*** GIVEN RECORDS ***
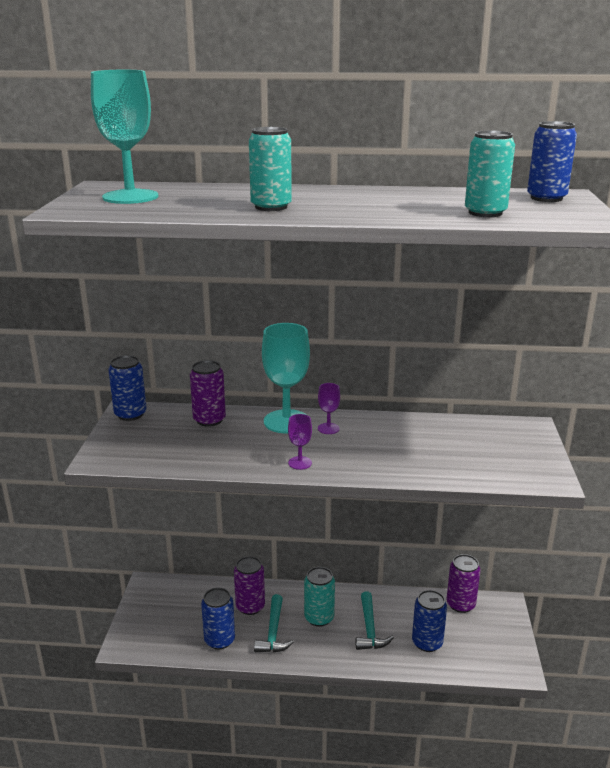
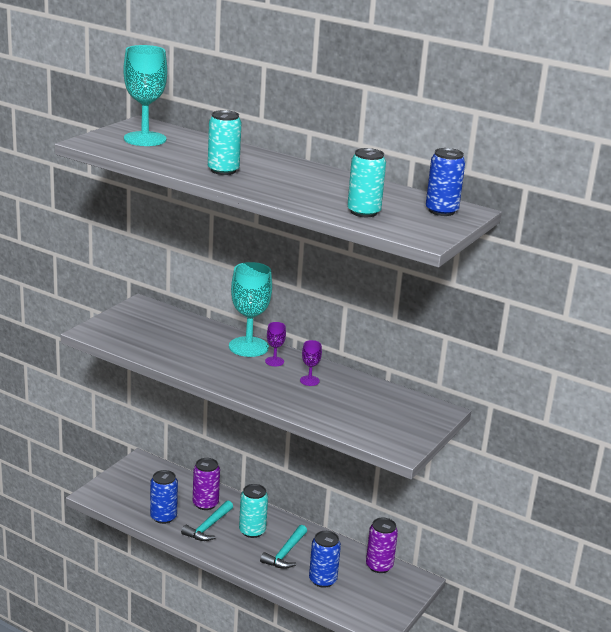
camera: 25 degrees right, 0 degrees up
(130, 414) = (140, 307): blue can -> none
(209, 420) = (193, 328): purple can -> none
(300, 463) = (225, 378): purple goblet -> purple goblet (309, 381)

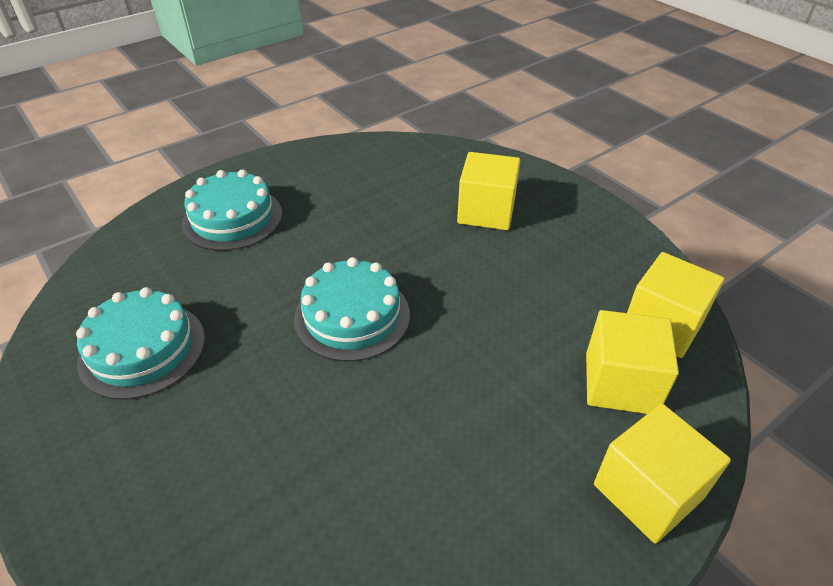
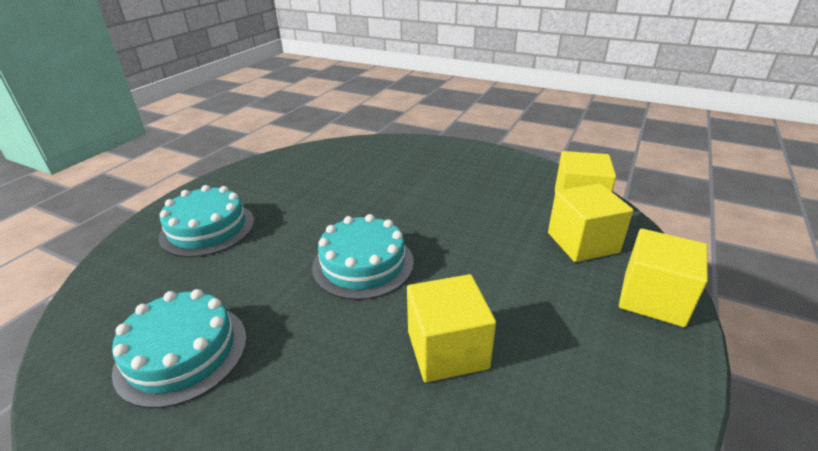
camera: 25 degrees left, 10 degrees down
(486, 212) = (413, 172): yellow cube -> yellow cube (447, 349)

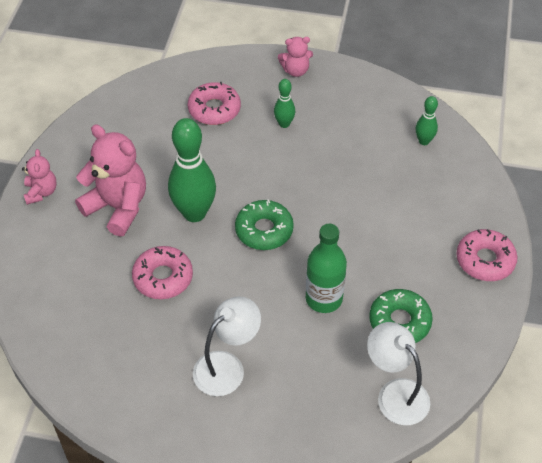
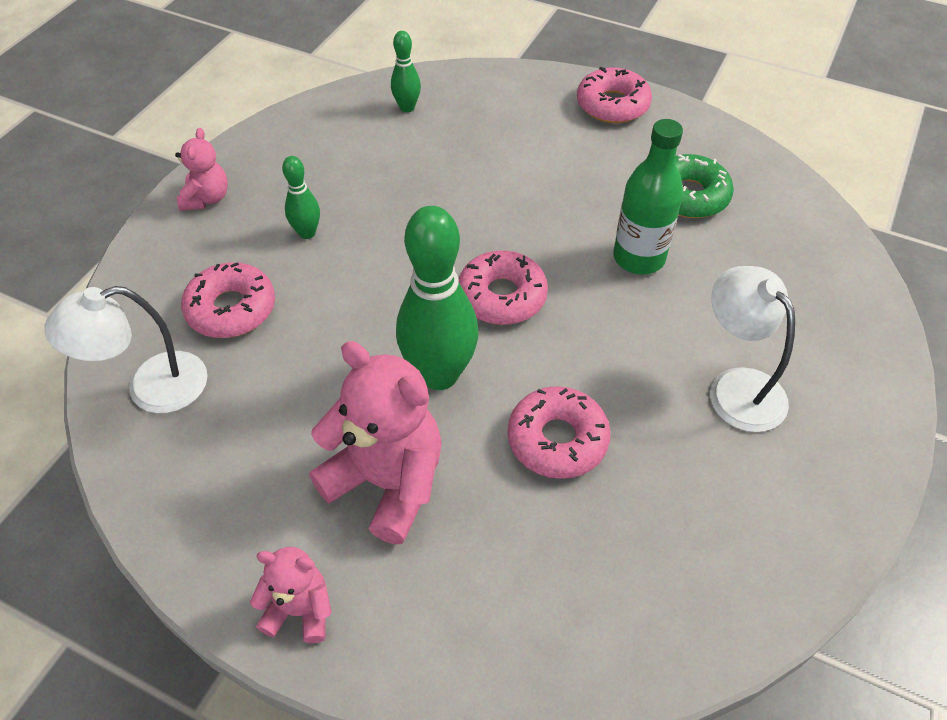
camera: 75 degrees left, 0 degrees up
(118, 207) = (387, 482): pink teddy bear -> pink teddy bear turned 75 degrees clockwise
(264, 230) = (502, 296): green donut -> pink donut
(395, 393) = (794, 224): white lamp -> white lamp (151, 388)

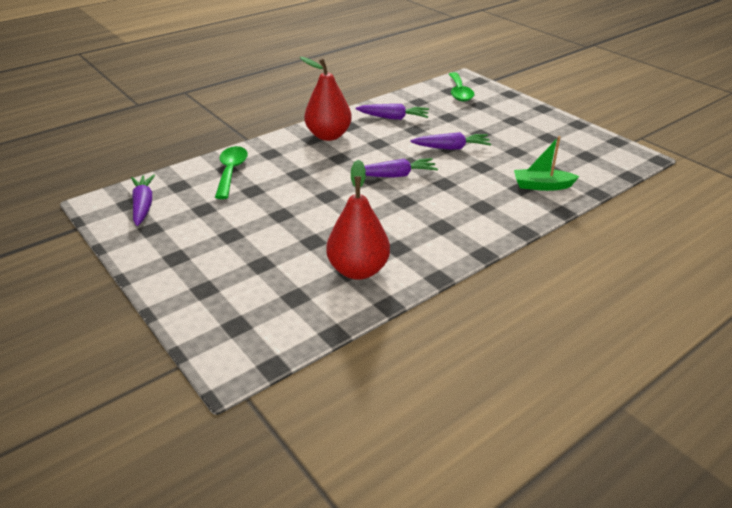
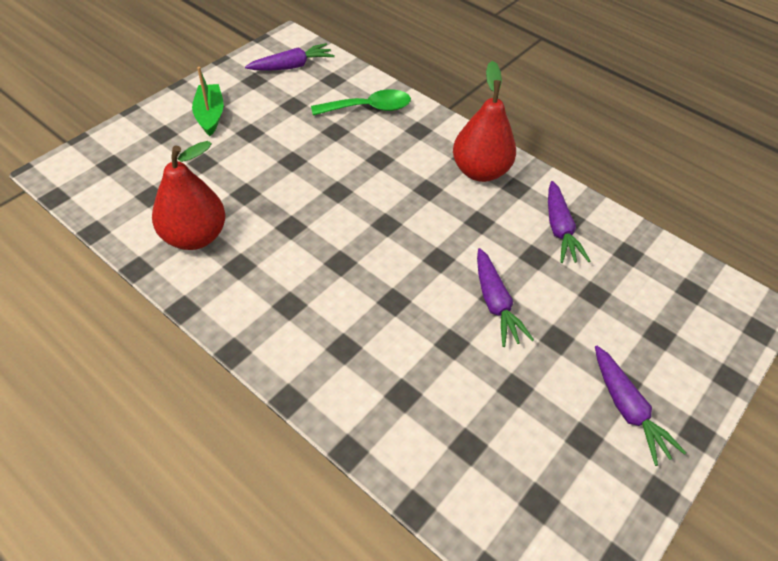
camera: 75 degrees right, 15 degrees up
(396, 175) = (400, 248): purple carrot -> purple carrot (627, 409)
(459, 92) = (691, 303): green spoon -> none
(542, 186) = (416, 425): green boat -> green boat (210, 115)

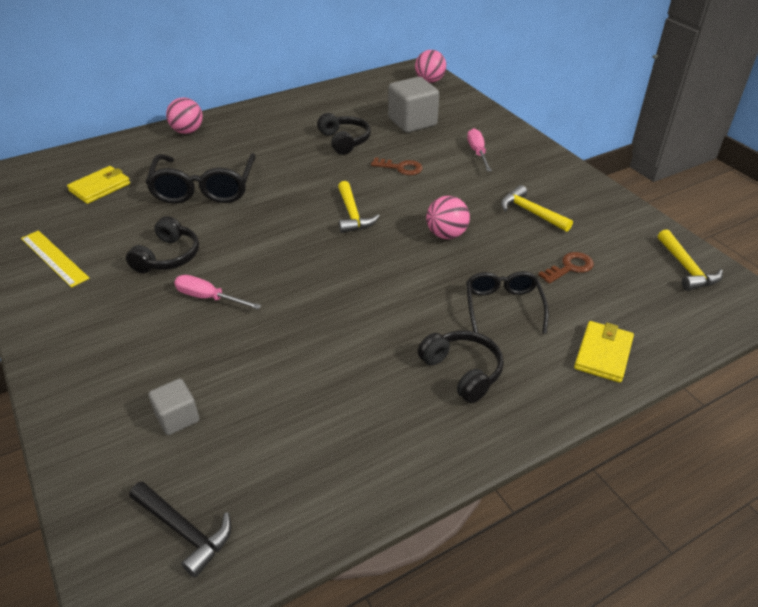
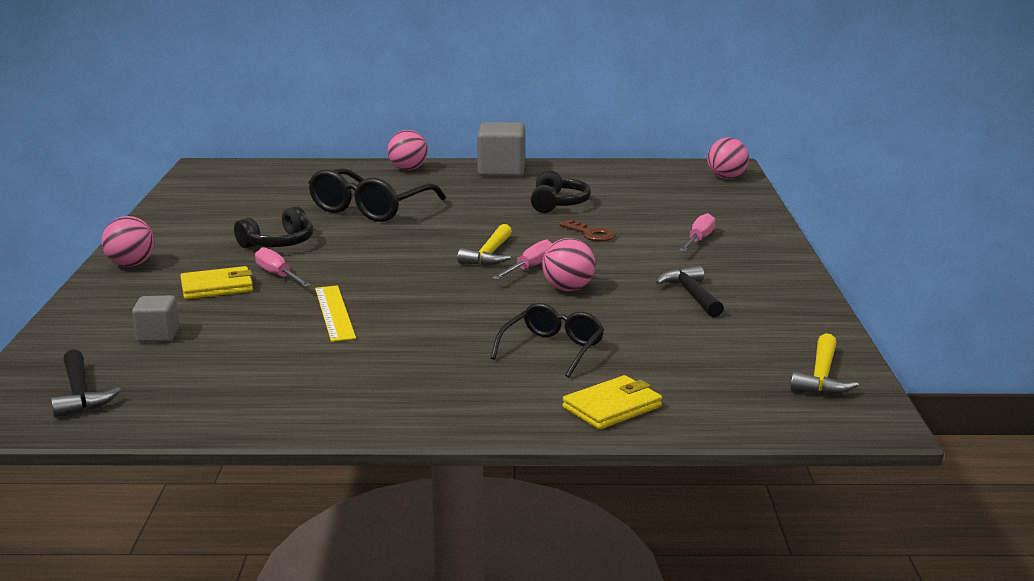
camera: 30 degrees right, 20 degrees down
(54, 258) = (186, 223): yellow ruler -> yellow ruler (334, 313)
(54, 332) = (131, 265): none -> pink ball
(100, 187) = (280, 190): yellow wallet -> yellow wallet (217, 287)
(396, 220) = (530, 268): none -> pink screwdriver
(412, 122) = (656, 204): grey cube -> grey cube (501, 171)
(462, 371) = (443, 378): black headphones -> none
(530, 212) = (691, 295): yellow hammer -> black hammer
(570, 267) = (673, 342): brown key -> none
*** End of GIVEN RECORDS ***
◆ **REQUIRED WORK**: The "(412, 122) = (656, 204): grey" line through the last line above: set these down exactly and add nothing else.

◆ **SOLUTION FOR THIS EXERCISE**:
(412, 122) = (656, 204): grey cube -> grey cube (501, 171)
(462, 371) = (443, 378): black headphones -> none
(530, 212) = (691, 295): yellow hammer -> black hammer
(570, 267) = (673, 342): brown key -> none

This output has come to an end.